Lay out as a numbered list every line from the one containing "You are a photographer trying" down to the end of the lines, counting both ends. Skip blank lines and leave the pictures out.

═════ The records ═════

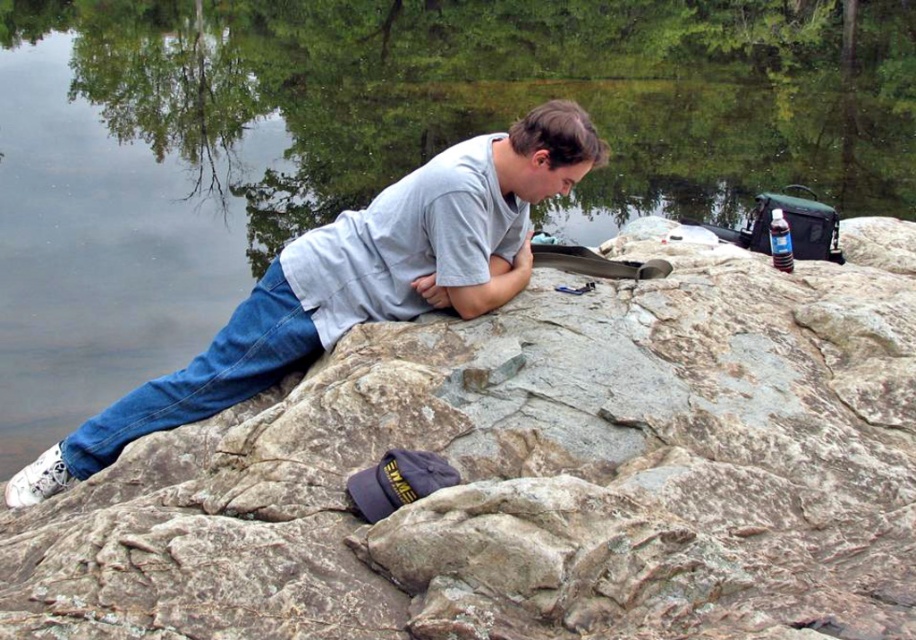
You are a photographer planning to take a portrait of the person in the scene. You want to ensure the gray cotton shirt at center is visible above the gray rough rock at center. Based on the scene description, will this be possible?

The gray rough rock at center is below the gray cotton shirt at center, so yes, the gray cotton shirt at center will be visible above the gray rough rock at center in the portrait.

You are a photographer trying to capture the scene of the gray rough rock at center and the gray cotton shirt at center. If you want to ensure both objects are in focus, what should you consider about their distance?

The gray rough rock at center is 23.27 inches from the gray cotton shirt at center. To ensure both are in focus, the photographer should use a small aperture setting to increase the depth of field, allowing both objects at different distances to be sharp.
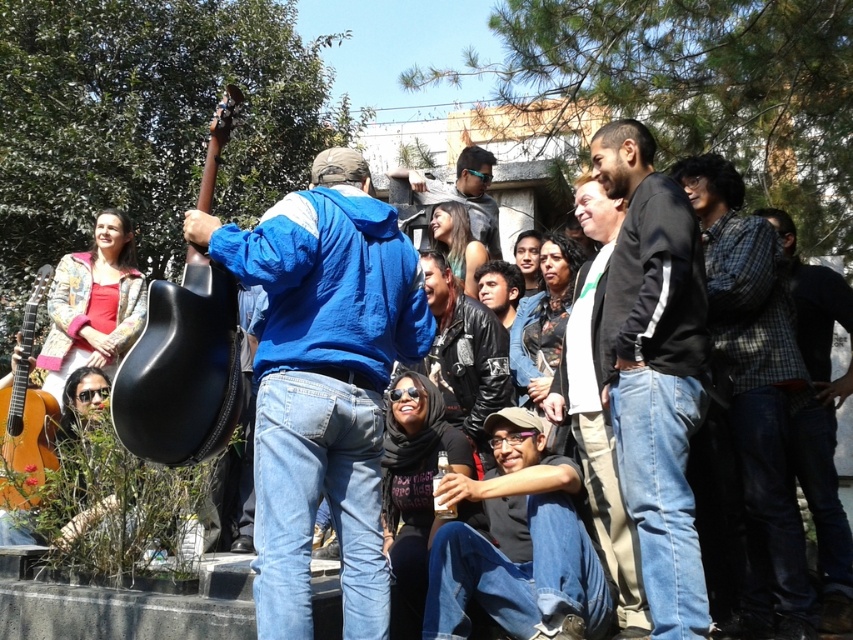
Describe the element at coordinates (654, 371) in the screenshot. This screenshot has width=853, height=640. I see `black fleece jacket at center` at that location.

═════

**Exercise result:**
1. You are a photographer trying to capture the scene of the gray rough rock at center and the gray cotton shirt at center. If you want to ensure both objects are in focus, what should you consider about their distance?
2. The gray rough rock at center is 23.27 inches from the gray cotton shirt at center. To ensure both are in focus, the photographer should use a small aperture setting to increase the depth of field, allowing both objects at different distances to be sharp.
3. Describe the element at coordinates (654, 371) in the screenshot. This screenshot has width=853, height=640. I see `black fleece jacket at center` at that location.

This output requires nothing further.